__About this task__. Exactly as written, output each of the lines below, with no images.

__Data segment__.
--------------------------------

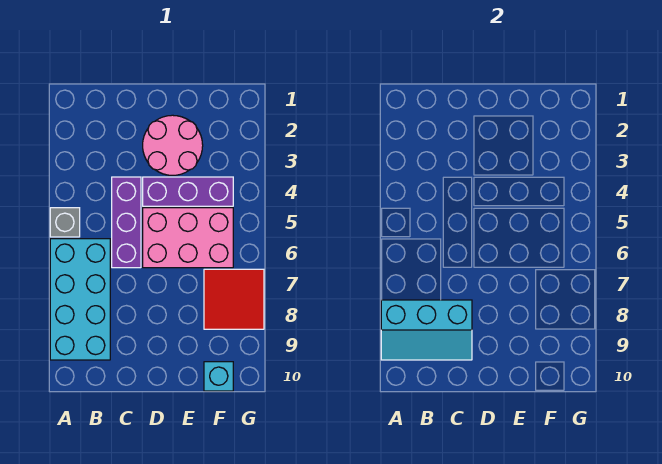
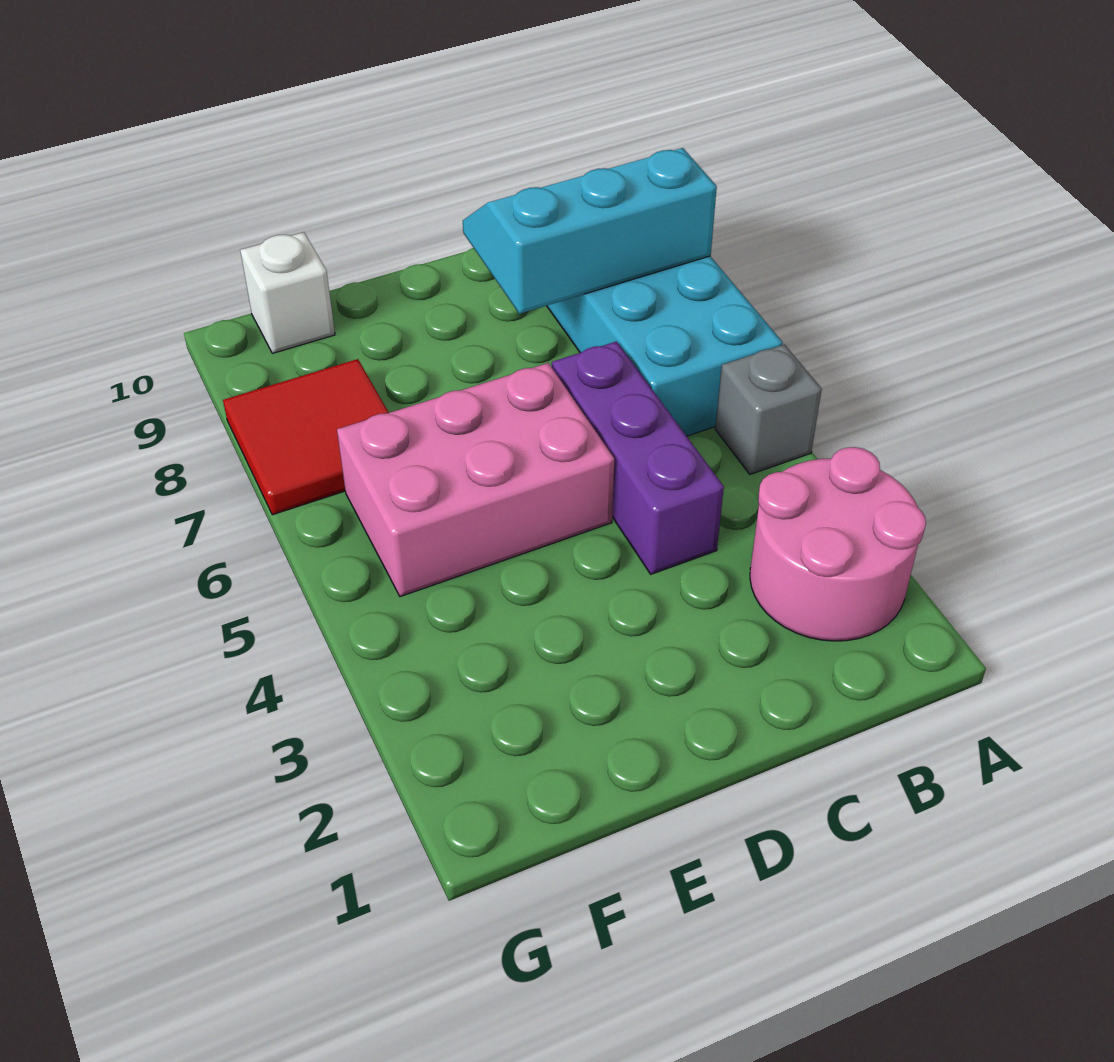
pink round brick D2:E3 level 1 -> pink round brick A2:B3 level 1
purple brick D4:F4 level 1 -> none
cyan brick F10 level 1 -> white brick F10 level 1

--------------------------------

__Response to this exercise__.
pink round brick D2:E3 level 1 -> pink round brick A2:B3 level 1
purple brick D4:F4 level 1 -> none
cyan brick F10 level 1 -> white brick F10 level 1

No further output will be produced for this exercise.